PROBLEM STATEMENT: Your answer should hold exactly the lines below from the line with "grey pot: 13 -> 15" through the line with "red vase: 6 -> 7", both included, and no pictures at all.

───── DATA FOR THIS EXERCISE

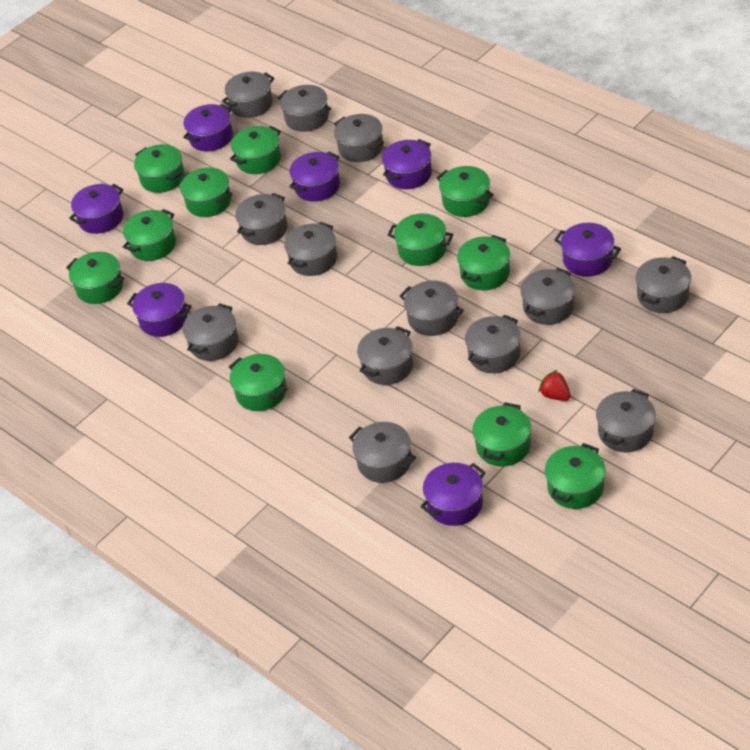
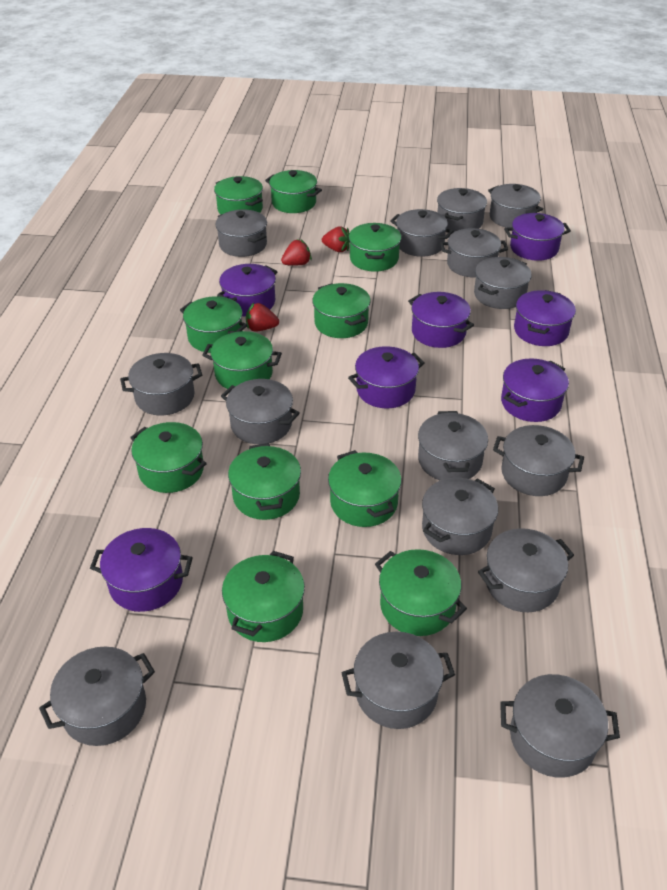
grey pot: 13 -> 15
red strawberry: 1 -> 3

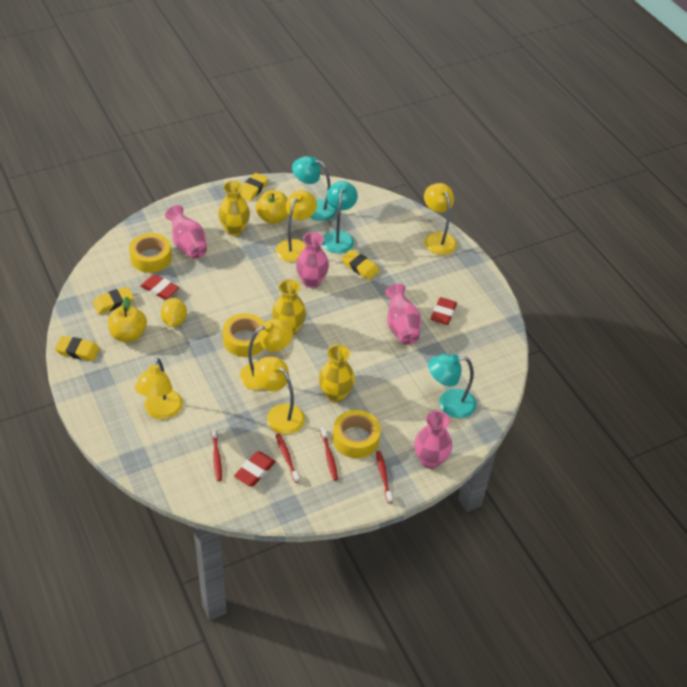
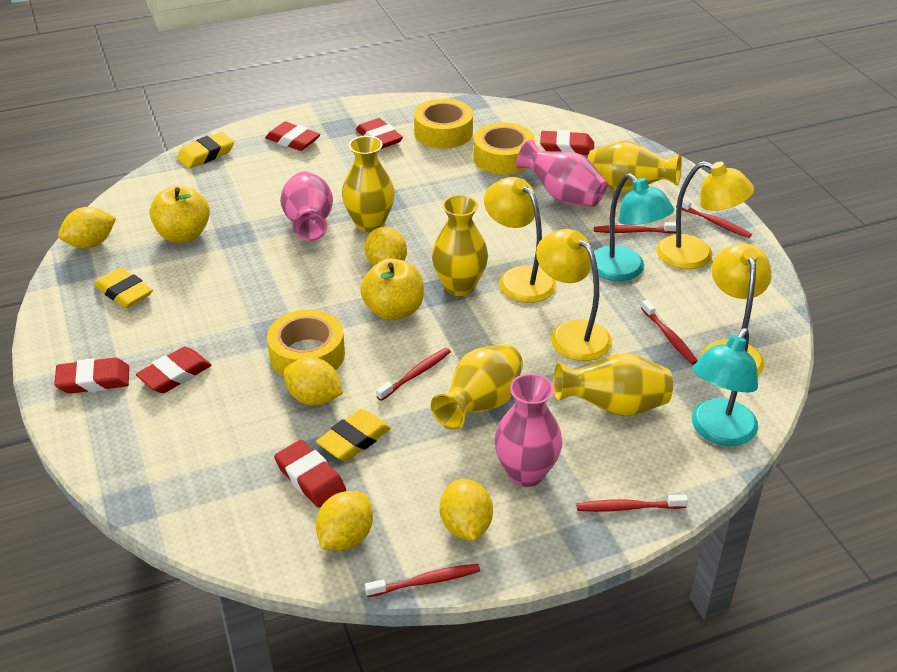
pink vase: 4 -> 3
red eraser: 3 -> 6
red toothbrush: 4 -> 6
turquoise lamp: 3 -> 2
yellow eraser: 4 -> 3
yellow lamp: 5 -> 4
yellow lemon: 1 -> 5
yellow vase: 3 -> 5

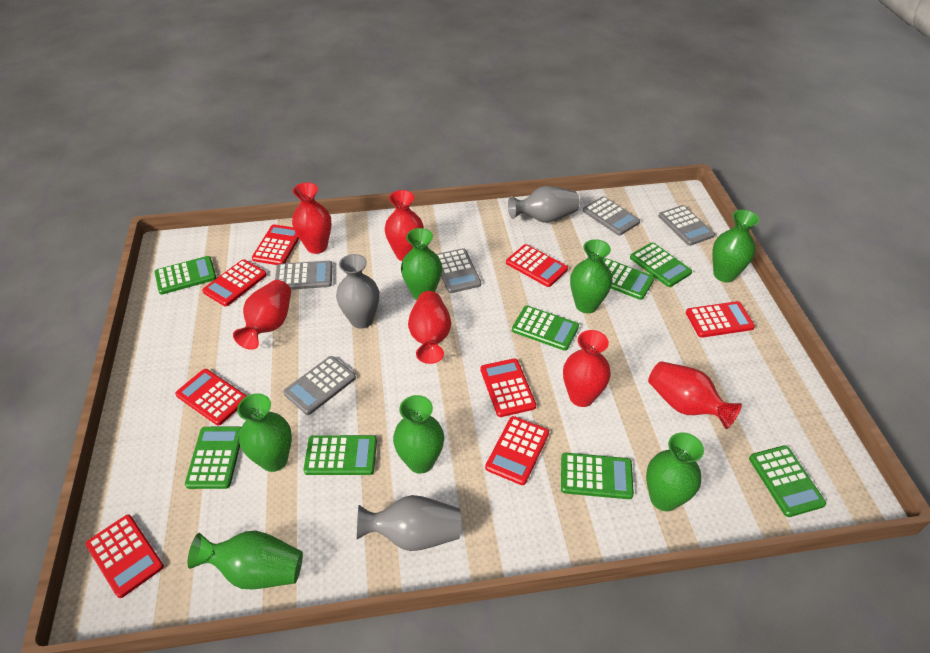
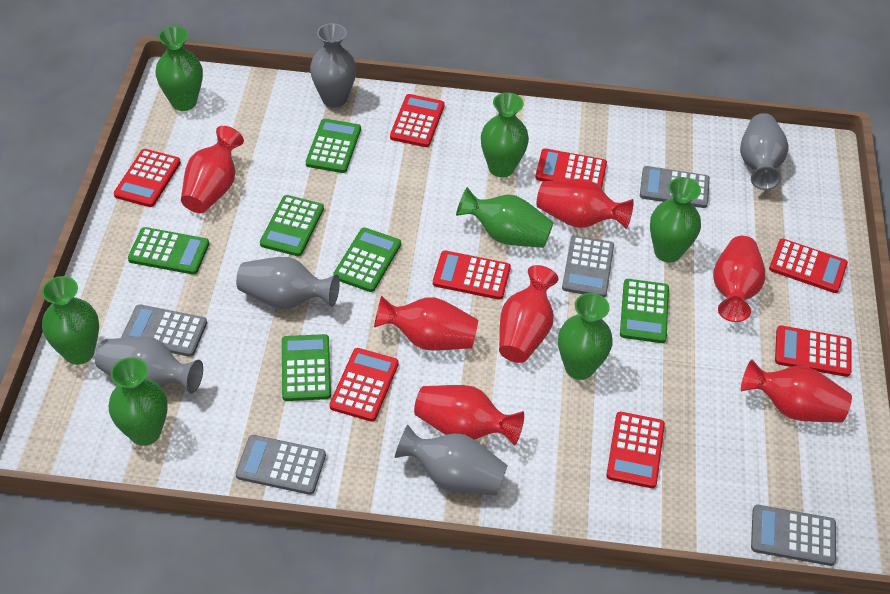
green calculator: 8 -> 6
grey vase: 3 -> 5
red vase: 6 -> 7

──────────
───── DATA FOR THIS EXERCISE

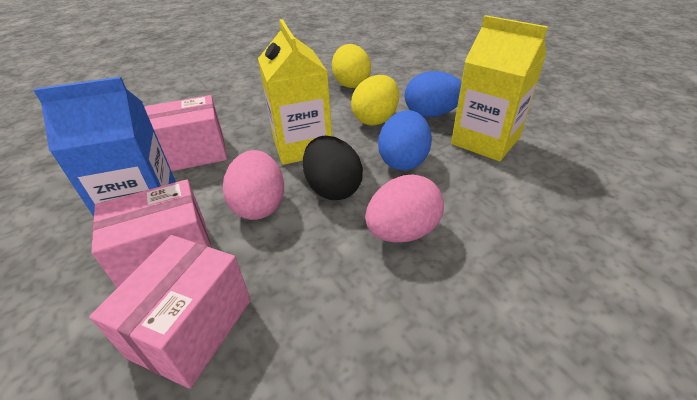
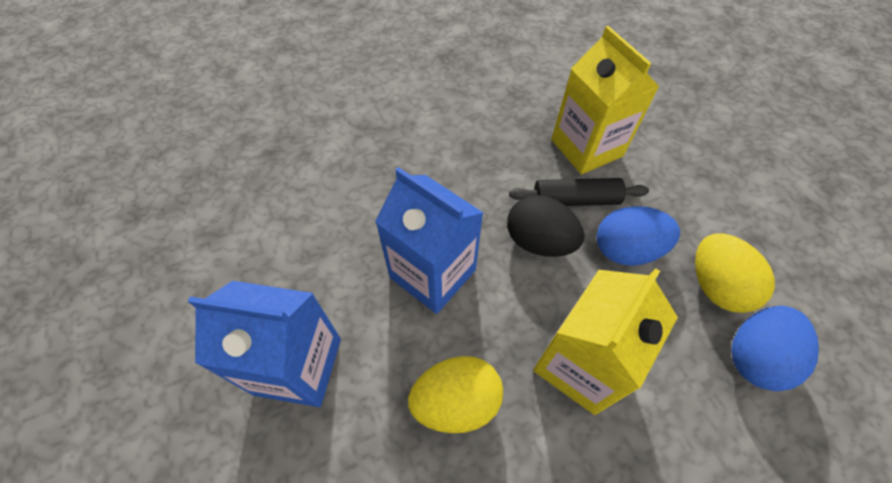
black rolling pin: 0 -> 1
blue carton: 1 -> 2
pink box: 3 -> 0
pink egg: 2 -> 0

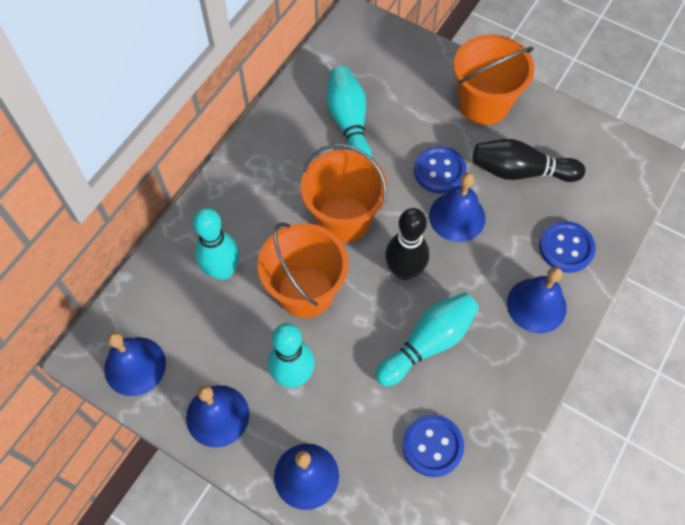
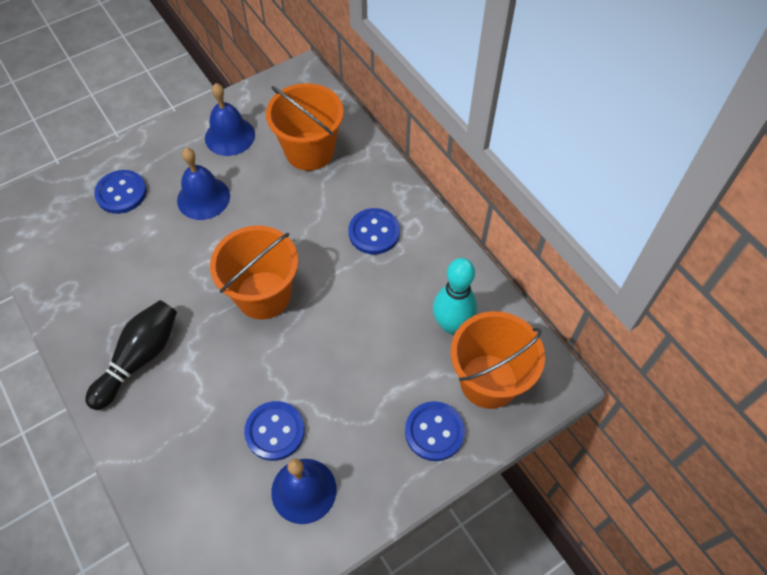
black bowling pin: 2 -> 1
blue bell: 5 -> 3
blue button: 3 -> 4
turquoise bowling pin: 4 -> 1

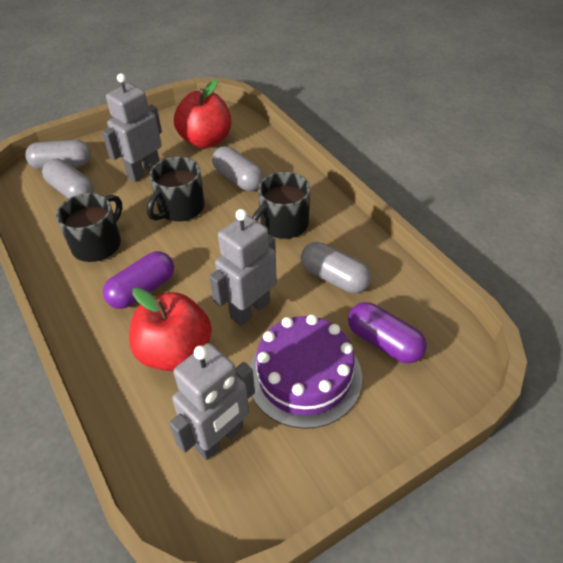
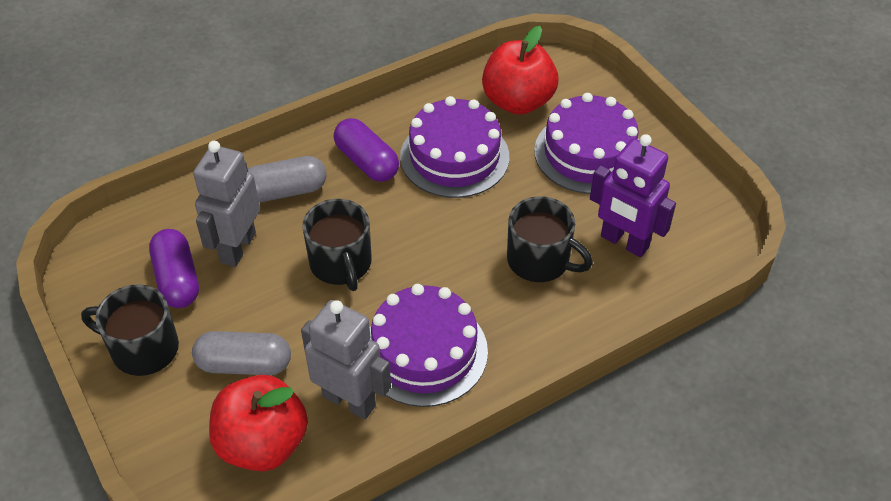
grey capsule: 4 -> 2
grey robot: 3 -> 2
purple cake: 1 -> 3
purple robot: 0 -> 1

──────────
───── DATA FOR THIS EXERCISE

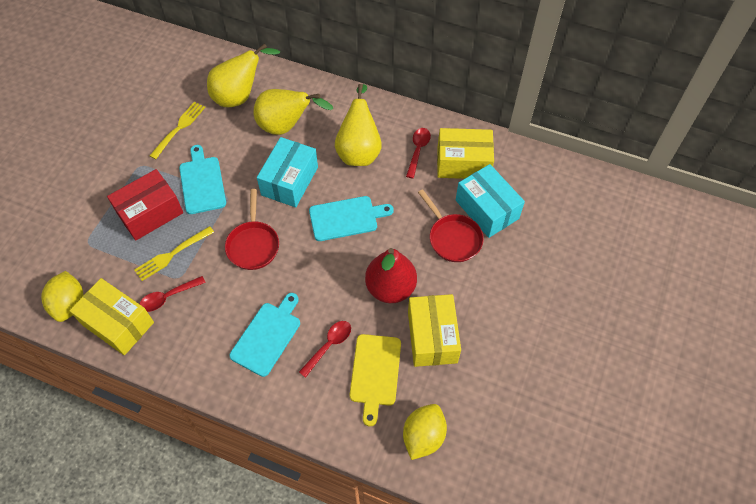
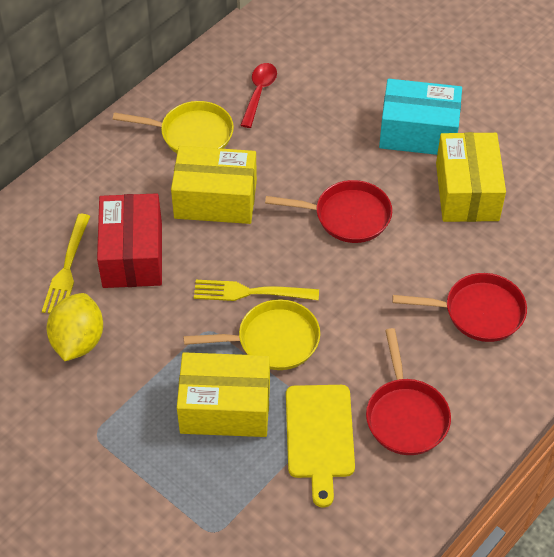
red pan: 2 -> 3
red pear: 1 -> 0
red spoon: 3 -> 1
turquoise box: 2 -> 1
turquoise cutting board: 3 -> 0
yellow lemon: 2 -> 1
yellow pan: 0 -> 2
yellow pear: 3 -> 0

──────────

ANSWER TO THE PROBLEM:
grey pot: 13 -> 15
red strawberry: 1 -> 3

pink vase: 4 -> 3
red eraser: 3 -> 6
red toothbrush: 4 -> 6
turquoise lamp: 3 -> 2
yellow eraser: 4 -> 3
yellow lamp: 5 -> 4
yellow lemon: 1 -> 5
yellow vase: 3 -> 5

green calculator: 8 -> 6
grey vase: 3 -> 5
red vase: 6 -> 7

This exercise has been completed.